===== Data to use
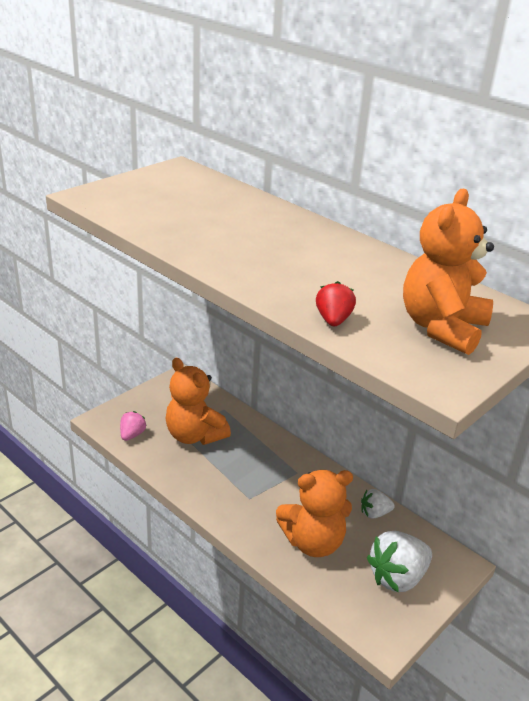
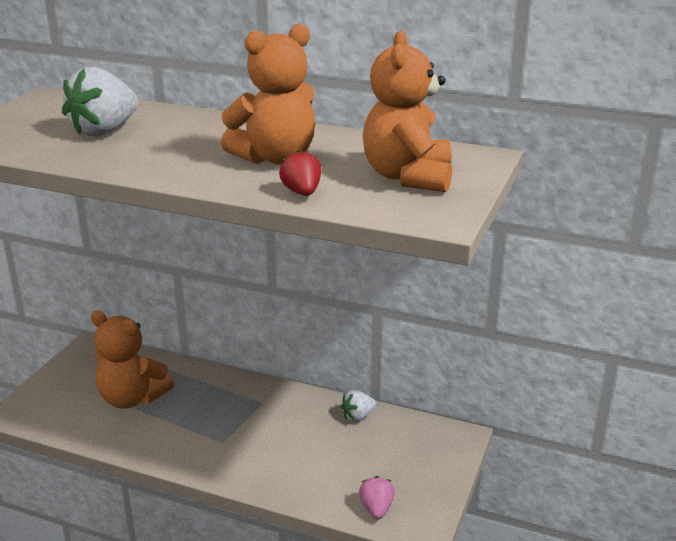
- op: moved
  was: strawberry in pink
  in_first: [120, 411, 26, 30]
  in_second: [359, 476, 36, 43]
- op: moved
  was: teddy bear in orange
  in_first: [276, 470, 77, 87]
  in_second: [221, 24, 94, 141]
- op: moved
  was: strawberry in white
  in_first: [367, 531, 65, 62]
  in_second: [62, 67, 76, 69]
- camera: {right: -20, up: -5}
==========
### [Task statement]
Every line of the listing is to be retyped exactly; pictures stay out.

### [Written answer]
- op: moved
  was: strawberry in pink
  in_first: [120, 411, 26, 30]
  in_second: [359, 476, 36, 43]
- op: moved
  was: teddy bear in orange
  in_first: [276, 470, 77, 87]
  in_second: [221, 24, 94, 141]
- op: moved
  was: strawberry in white
  in_first: [367, 531, 65, 62]
  in_second: [62, 67, 76, 69]
- camera: {right: -20, up: -5}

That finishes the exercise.